:: STORED DATA ::

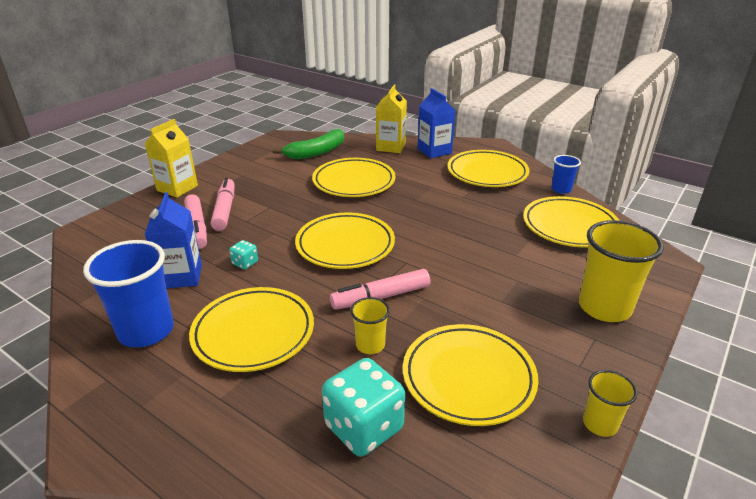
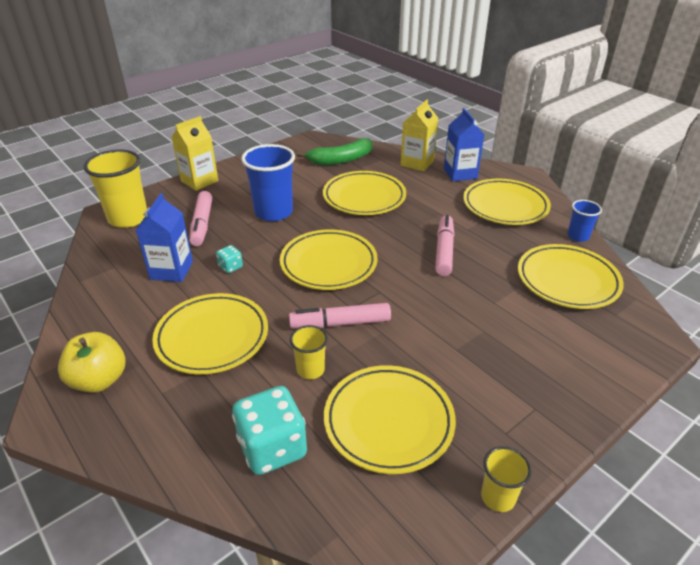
camera: 15 degrees right, 5 degrees up
(142, 399) = (99, 380): none -> yellow apple
(146, 331) = (124, 317): blue cup -> blue cup (273, 212)
(225, 210) = (233, 210): pink marker -> pink marker (444, 251)
(604, 307) = (562, 377): yellow cup -> yellow cup (128, 218)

:::

Set down exactly what runs from the line with "(225, 210) = (233, 210): pink" to the last line of the data above, including both of those lines and no others.

(225, 210) = (233, 210): pink marker -> pink marker (444, 251)
(604, 307) = (562, 377): yellow cup -> yellow cup (128, 218)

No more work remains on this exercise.